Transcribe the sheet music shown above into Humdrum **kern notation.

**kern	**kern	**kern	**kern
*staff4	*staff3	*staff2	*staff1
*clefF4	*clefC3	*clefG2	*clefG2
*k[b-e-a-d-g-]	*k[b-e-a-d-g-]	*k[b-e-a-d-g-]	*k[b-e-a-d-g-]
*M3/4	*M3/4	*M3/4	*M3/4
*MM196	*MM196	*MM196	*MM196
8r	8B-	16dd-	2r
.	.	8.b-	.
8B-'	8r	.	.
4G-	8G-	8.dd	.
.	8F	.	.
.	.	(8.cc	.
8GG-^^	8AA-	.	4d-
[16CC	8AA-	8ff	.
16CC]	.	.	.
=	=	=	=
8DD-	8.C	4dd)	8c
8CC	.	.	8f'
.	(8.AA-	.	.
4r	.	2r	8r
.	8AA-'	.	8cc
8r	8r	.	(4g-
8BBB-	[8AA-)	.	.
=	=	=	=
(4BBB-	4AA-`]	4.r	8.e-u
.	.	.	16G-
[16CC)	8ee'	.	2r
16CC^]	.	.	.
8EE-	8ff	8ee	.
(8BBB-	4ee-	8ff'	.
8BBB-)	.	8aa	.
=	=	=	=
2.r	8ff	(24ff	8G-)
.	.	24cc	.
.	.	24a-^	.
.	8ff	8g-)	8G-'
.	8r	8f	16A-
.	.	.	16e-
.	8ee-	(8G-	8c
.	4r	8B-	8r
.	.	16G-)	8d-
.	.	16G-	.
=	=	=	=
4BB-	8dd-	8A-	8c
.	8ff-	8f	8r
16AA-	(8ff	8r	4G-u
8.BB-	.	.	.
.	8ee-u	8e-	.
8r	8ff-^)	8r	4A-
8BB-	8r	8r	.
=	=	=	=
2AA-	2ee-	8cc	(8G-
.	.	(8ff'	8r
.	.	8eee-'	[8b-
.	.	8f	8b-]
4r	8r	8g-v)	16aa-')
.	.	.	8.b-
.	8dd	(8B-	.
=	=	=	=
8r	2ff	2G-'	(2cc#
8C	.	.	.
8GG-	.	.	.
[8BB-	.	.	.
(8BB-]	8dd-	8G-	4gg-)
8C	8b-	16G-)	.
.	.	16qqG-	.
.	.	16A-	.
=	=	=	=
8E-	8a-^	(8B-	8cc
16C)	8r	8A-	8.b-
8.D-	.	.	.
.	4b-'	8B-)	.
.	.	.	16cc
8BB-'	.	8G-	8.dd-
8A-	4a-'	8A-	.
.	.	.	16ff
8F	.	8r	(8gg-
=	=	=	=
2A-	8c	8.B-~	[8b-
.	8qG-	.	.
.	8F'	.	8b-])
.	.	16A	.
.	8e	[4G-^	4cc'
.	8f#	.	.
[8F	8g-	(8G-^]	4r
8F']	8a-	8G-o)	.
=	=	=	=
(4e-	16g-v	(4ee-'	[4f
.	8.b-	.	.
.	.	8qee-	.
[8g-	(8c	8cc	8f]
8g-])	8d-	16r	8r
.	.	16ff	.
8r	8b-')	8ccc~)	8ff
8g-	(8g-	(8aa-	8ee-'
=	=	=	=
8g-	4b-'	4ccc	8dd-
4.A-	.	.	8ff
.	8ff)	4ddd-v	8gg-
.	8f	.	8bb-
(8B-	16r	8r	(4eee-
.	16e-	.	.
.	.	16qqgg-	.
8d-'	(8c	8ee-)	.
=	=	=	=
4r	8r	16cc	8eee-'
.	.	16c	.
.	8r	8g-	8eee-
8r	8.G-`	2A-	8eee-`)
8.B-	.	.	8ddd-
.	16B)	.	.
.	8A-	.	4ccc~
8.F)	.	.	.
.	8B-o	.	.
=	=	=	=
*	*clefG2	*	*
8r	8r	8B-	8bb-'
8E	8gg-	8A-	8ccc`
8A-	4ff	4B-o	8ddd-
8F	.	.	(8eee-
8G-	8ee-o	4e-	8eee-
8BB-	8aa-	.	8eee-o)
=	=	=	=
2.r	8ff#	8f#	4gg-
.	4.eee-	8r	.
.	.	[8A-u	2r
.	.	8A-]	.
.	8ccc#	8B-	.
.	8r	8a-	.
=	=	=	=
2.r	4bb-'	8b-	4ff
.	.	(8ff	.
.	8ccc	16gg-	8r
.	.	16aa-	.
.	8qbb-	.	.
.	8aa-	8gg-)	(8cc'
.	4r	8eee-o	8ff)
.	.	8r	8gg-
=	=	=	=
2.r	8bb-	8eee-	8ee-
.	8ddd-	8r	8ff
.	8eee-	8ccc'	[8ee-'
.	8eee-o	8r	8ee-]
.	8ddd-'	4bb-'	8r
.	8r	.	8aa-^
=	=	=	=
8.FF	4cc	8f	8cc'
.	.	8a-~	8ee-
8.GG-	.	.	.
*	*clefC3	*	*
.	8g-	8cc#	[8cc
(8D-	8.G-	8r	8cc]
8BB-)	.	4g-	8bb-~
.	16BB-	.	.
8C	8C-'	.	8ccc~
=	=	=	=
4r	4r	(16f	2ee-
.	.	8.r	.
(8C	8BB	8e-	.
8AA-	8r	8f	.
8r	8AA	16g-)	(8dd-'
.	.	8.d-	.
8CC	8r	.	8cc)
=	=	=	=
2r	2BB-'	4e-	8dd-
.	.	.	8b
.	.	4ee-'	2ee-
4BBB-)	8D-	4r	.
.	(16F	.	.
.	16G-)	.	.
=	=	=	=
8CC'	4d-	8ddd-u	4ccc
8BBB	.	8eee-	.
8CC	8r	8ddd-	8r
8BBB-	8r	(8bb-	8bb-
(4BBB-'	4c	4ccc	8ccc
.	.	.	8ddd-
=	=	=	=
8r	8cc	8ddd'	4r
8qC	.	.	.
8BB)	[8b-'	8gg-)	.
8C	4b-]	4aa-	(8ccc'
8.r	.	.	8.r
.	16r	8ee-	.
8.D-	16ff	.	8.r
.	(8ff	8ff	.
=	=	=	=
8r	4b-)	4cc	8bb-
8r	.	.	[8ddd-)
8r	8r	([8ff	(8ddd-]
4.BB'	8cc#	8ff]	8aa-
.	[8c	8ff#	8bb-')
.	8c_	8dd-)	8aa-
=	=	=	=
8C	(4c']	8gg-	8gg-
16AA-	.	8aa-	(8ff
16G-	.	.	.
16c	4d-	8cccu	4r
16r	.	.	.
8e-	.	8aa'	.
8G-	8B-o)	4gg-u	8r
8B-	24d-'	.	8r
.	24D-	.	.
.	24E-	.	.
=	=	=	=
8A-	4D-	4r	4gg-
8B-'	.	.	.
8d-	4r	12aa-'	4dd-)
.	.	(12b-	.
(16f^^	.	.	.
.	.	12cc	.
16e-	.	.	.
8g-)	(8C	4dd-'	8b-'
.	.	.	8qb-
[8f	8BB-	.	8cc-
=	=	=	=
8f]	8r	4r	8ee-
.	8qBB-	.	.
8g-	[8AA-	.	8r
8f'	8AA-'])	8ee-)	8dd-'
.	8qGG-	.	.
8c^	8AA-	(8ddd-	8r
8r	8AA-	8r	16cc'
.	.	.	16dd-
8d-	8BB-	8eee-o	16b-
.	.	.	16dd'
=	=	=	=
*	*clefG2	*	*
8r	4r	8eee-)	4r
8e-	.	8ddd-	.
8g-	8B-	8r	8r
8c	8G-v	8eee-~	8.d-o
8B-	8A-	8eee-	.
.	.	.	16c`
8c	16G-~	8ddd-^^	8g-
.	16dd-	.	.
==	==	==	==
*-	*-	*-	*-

##############################

**Given task:** Please report every line above that contains the string "kern", treating uppercase and lowercase letters as different.

**Exercise solution:**
Transcribe the sheet music shown above into Humdrum **kern notation.
**kern	**kern	**kern	**kern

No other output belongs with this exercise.